◆ EXERCISE OBJECTIVE ◆
Read the data below line by line and copy each one with "degrees" in it.

◆ Shape state change listings ◆
<<<<
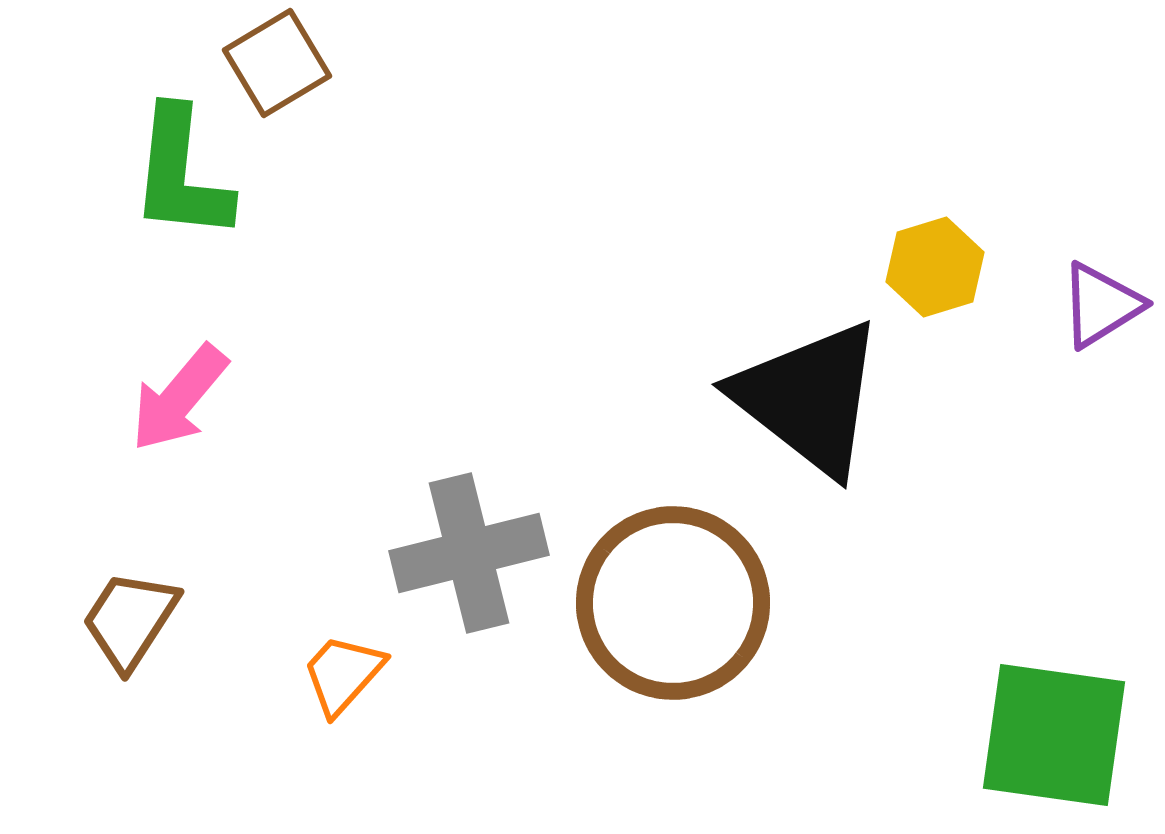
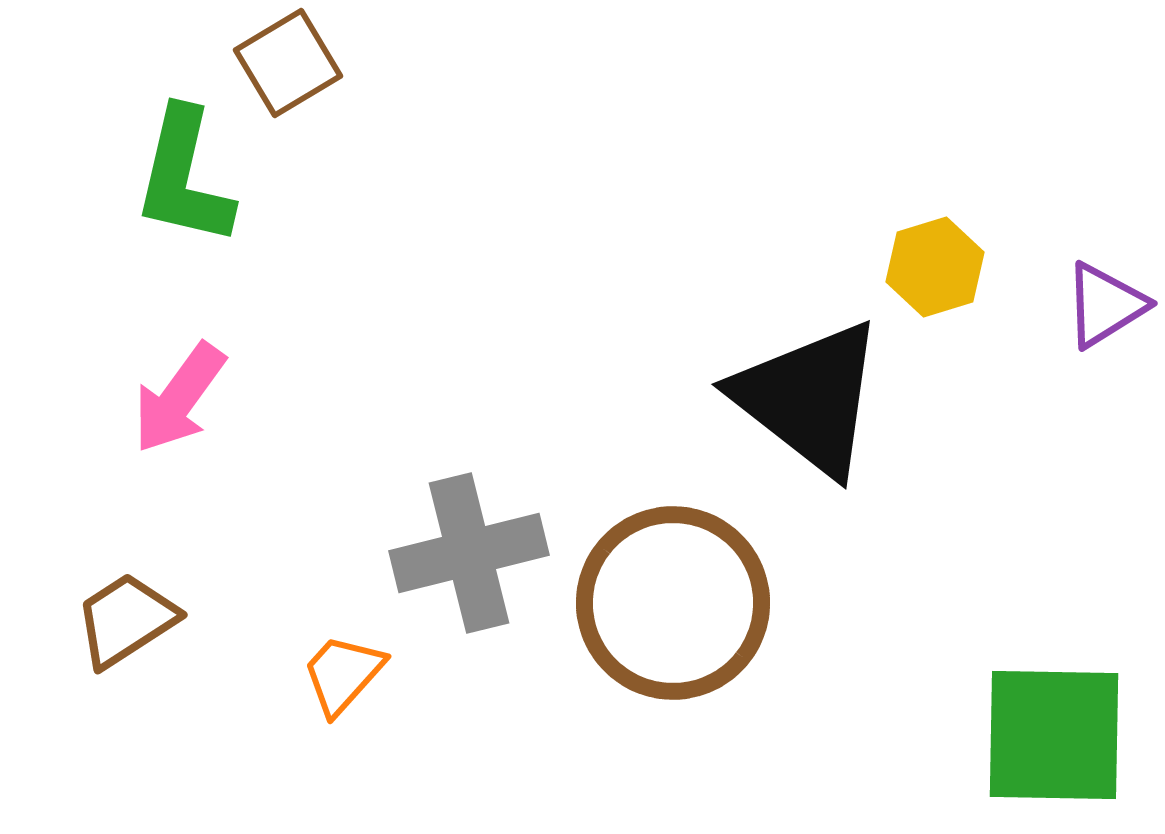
brown square: moved 11 px right
green L-shape: moved 3 px right, 3 px down; rotated 7 degrees clockwise
purple triangle: moved 4 px right
pink arrow: rotated 4 degrees counterclockwise
brown trapezoid: moved 4 px left; rotated 24 degrees clockwise
green square: rotated 7 degrees counterclockwise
>>>>
◆ SOLVED PROBLEM ◆
green L-shape: moved 3 px right, 3 px down; rotated 7 degrees clockwise
pink arrow: rotated 4 degrees counterclockwise
brown trapezoid: moved 4 px left; rotated 24 degrees clockwise
green square: rotated 7 degrees counterclockwise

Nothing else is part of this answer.